> Written exercise:
Pick out and copy every row below that contains the string "kern", matching case exactly.
------ Stored records ------
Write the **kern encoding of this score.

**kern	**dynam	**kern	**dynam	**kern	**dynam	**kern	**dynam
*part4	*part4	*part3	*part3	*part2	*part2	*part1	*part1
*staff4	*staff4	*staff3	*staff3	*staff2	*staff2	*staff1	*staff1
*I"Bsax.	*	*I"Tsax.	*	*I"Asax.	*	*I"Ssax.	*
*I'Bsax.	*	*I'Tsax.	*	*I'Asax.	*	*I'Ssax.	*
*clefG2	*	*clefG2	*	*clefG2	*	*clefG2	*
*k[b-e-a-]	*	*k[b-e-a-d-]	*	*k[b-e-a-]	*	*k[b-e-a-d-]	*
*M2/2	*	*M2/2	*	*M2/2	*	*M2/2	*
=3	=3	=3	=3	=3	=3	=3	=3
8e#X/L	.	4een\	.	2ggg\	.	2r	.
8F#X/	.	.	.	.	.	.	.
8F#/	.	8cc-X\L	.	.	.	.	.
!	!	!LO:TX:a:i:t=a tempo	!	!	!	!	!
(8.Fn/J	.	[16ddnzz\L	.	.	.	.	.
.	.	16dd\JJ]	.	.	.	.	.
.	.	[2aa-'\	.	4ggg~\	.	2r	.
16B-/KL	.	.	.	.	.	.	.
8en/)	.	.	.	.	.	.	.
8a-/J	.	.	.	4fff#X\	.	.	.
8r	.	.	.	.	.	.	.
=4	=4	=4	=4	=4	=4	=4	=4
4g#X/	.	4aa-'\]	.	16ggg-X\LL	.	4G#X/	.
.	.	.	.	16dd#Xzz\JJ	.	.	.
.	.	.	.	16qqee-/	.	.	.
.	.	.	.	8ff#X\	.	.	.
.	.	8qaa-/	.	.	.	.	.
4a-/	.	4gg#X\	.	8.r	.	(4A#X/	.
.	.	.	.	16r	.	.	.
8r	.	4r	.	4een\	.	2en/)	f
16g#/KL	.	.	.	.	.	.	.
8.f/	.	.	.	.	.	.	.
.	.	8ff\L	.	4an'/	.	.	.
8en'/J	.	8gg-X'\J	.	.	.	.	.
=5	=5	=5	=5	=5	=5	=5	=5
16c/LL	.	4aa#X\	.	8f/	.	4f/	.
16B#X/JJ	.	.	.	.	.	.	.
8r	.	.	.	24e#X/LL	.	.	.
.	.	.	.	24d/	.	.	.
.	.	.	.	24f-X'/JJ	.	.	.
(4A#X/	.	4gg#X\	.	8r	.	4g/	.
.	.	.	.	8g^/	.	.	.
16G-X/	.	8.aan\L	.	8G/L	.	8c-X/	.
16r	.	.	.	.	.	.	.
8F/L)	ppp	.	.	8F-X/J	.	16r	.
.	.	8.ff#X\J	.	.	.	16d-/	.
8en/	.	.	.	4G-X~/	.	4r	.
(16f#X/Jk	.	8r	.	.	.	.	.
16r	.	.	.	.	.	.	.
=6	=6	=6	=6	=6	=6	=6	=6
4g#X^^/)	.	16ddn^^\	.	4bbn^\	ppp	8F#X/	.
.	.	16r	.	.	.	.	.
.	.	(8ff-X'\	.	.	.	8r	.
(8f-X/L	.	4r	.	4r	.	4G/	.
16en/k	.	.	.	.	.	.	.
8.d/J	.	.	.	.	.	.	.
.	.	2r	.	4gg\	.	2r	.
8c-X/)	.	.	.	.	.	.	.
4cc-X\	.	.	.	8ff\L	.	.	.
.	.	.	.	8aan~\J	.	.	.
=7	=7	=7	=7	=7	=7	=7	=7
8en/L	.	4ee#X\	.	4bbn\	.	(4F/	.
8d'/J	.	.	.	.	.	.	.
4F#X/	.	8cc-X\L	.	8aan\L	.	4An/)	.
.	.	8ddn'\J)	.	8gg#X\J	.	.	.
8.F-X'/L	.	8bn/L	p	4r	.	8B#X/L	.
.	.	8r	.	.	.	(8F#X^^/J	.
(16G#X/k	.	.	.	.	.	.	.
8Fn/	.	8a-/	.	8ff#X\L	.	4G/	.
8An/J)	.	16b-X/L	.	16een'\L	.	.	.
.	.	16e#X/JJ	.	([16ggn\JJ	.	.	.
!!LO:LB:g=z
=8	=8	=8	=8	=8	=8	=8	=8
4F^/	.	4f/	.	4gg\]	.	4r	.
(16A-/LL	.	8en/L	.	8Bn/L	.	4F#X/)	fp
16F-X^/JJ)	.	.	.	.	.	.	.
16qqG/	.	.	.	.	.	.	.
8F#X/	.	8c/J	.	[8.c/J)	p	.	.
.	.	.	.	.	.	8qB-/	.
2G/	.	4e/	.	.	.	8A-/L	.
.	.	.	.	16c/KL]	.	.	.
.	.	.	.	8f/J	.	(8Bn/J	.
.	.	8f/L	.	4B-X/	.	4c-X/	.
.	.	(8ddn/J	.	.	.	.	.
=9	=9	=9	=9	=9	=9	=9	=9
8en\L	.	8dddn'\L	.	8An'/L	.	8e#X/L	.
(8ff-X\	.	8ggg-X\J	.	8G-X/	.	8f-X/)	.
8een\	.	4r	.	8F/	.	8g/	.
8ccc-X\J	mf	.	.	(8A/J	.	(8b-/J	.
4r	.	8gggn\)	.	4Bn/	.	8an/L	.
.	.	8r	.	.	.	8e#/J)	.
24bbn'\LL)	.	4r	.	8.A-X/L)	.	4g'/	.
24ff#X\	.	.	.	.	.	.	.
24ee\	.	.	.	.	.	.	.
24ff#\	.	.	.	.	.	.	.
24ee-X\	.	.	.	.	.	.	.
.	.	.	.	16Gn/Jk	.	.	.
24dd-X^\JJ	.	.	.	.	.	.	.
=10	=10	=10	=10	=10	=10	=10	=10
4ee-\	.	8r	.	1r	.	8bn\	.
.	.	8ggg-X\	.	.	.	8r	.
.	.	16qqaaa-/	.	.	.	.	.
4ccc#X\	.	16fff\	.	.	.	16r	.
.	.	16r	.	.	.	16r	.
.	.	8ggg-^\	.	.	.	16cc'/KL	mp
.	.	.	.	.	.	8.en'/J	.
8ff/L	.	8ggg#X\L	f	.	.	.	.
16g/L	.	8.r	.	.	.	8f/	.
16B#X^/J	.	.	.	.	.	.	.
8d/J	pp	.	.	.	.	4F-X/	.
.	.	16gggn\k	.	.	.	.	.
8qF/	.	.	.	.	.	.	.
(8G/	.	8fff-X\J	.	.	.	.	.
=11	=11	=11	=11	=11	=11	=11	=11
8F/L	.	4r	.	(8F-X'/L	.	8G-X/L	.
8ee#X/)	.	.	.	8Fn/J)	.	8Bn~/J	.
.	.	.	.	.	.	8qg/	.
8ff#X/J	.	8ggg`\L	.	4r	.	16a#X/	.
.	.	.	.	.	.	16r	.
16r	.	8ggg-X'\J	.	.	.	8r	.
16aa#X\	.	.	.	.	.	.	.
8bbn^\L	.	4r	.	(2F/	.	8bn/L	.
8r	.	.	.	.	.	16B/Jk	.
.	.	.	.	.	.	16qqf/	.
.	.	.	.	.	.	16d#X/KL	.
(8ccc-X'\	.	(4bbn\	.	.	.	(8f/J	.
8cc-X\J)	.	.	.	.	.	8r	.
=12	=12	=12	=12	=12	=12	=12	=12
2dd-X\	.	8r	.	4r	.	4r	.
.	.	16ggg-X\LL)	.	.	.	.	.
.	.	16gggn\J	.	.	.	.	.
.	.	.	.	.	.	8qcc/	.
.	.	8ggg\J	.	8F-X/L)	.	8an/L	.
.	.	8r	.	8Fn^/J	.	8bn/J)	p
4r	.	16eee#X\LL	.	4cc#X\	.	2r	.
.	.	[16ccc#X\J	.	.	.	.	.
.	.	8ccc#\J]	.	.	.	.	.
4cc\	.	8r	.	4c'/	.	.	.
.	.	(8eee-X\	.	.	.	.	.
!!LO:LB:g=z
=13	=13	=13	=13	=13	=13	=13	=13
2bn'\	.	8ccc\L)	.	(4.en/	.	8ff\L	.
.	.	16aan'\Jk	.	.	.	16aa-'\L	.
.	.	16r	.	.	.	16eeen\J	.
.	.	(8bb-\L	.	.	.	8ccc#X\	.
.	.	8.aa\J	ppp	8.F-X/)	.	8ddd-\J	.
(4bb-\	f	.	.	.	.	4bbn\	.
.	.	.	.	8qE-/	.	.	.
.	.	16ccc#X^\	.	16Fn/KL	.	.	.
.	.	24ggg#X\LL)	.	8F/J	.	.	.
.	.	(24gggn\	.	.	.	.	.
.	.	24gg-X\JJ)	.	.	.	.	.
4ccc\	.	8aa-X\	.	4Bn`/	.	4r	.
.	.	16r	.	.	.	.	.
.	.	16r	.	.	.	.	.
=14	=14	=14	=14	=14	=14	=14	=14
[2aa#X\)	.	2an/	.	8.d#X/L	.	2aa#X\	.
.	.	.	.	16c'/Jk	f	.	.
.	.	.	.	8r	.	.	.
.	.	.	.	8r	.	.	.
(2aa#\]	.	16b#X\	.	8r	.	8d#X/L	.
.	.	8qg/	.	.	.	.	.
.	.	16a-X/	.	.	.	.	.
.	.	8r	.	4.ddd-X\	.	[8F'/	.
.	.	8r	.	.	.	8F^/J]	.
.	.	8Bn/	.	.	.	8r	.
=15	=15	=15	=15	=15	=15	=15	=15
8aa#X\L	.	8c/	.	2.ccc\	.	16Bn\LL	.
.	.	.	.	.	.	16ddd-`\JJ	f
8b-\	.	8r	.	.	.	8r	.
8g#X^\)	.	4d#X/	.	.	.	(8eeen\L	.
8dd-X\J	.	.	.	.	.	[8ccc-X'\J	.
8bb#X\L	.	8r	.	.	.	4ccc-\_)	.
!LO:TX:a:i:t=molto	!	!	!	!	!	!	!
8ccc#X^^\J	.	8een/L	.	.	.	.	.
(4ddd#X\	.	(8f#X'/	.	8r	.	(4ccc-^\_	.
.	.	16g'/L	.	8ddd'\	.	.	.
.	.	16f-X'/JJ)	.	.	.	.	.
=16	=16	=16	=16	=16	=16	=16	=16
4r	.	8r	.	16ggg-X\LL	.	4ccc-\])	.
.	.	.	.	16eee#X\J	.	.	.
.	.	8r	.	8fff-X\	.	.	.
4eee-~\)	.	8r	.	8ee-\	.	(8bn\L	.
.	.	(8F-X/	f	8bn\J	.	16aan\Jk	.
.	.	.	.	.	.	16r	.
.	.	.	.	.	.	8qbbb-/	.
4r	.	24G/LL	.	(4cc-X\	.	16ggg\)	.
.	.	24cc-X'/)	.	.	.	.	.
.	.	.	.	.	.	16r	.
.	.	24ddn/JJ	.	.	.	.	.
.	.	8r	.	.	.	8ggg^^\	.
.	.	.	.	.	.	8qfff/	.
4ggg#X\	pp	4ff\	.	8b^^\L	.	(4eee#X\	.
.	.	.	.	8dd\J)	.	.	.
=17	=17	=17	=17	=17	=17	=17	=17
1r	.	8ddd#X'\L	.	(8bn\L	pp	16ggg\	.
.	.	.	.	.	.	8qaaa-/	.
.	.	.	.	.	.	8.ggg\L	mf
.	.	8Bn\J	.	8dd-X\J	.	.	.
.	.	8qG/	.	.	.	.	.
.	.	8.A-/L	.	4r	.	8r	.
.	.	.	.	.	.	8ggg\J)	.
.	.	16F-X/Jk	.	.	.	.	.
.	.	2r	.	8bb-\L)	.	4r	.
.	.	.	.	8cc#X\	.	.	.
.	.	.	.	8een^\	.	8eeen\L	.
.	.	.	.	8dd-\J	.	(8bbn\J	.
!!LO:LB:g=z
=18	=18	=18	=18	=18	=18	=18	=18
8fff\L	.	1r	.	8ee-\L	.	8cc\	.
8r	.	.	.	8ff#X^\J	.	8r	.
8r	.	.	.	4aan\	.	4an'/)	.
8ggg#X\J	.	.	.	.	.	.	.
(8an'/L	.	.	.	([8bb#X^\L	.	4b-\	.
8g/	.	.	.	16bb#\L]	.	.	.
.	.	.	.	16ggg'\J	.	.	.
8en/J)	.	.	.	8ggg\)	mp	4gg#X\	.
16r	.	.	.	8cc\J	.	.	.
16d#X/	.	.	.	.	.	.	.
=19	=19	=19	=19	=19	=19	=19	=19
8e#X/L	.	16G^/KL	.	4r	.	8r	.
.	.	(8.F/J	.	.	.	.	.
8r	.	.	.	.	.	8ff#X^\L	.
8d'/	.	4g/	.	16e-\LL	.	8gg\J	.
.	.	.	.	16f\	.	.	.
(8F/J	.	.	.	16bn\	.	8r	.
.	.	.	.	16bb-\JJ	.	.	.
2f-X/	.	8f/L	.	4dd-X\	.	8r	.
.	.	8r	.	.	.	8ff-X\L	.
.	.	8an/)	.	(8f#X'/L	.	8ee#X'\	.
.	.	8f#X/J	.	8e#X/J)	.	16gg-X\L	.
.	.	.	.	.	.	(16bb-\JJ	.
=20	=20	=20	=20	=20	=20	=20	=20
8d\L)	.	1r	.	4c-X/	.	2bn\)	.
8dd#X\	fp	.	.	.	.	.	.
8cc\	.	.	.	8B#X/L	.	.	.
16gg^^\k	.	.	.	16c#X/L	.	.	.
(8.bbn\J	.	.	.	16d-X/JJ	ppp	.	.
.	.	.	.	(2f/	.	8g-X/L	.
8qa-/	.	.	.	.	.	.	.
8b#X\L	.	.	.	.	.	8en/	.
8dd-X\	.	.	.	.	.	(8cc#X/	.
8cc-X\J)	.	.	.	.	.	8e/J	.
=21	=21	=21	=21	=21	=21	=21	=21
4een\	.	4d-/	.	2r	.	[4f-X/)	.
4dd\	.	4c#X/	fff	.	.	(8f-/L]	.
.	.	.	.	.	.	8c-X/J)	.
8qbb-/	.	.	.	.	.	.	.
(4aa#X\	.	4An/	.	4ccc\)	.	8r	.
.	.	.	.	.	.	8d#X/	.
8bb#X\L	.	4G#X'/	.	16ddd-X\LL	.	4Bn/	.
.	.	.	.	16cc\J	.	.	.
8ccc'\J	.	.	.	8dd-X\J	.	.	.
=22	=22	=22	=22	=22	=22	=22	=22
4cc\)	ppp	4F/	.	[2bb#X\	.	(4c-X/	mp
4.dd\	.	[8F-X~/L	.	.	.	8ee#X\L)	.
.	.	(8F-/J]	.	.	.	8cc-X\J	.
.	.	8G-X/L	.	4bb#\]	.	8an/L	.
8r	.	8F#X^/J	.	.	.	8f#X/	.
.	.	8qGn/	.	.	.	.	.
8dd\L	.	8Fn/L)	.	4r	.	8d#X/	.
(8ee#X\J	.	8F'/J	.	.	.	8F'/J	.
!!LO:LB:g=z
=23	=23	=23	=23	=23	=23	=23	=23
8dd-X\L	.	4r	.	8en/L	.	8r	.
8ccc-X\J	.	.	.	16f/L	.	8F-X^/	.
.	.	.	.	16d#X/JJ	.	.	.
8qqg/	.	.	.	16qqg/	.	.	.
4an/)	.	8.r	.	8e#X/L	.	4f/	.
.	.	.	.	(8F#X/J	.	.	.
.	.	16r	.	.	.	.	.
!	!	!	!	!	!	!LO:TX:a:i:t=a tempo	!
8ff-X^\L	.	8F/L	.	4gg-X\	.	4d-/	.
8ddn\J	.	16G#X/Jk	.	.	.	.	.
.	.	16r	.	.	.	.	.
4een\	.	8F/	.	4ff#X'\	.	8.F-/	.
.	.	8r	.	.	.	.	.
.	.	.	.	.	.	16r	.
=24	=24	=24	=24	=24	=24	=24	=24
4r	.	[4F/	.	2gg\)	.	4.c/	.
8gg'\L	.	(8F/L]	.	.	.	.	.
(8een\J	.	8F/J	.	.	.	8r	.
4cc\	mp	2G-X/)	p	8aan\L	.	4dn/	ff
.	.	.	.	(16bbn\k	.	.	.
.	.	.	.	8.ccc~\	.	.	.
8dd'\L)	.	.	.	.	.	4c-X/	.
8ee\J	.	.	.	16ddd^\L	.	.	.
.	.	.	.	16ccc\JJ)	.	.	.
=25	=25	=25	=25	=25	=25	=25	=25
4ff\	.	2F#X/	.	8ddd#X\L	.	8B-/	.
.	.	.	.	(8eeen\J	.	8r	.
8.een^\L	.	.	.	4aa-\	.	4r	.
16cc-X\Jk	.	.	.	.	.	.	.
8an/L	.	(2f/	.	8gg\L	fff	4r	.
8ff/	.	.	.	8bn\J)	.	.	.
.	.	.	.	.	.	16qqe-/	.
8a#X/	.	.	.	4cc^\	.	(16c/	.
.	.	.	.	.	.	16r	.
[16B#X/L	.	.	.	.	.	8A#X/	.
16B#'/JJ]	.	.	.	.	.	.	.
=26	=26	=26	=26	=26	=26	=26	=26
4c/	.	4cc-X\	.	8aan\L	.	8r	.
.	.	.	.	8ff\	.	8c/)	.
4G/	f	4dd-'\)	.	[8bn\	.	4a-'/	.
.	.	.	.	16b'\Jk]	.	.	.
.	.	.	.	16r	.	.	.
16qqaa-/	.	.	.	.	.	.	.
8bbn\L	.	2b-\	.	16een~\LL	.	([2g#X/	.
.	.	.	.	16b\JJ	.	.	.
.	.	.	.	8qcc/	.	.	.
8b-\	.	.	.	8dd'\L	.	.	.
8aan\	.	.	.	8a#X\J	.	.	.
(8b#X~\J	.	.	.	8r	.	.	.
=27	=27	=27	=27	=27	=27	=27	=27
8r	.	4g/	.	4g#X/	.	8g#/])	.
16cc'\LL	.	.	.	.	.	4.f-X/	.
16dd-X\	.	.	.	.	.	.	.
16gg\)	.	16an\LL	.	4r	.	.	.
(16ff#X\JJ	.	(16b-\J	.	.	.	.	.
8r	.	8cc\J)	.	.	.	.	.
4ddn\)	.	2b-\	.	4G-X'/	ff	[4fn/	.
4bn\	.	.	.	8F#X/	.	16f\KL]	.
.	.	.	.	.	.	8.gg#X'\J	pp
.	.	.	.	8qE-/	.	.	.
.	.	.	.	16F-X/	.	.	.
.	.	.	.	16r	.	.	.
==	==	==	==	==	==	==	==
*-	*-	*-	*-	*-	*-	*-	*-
------
> Final result:
Write the **kern encoding of this score.
**kern	**dynam	**kern	**dynam	**kern	**dynam	**kern	**dynam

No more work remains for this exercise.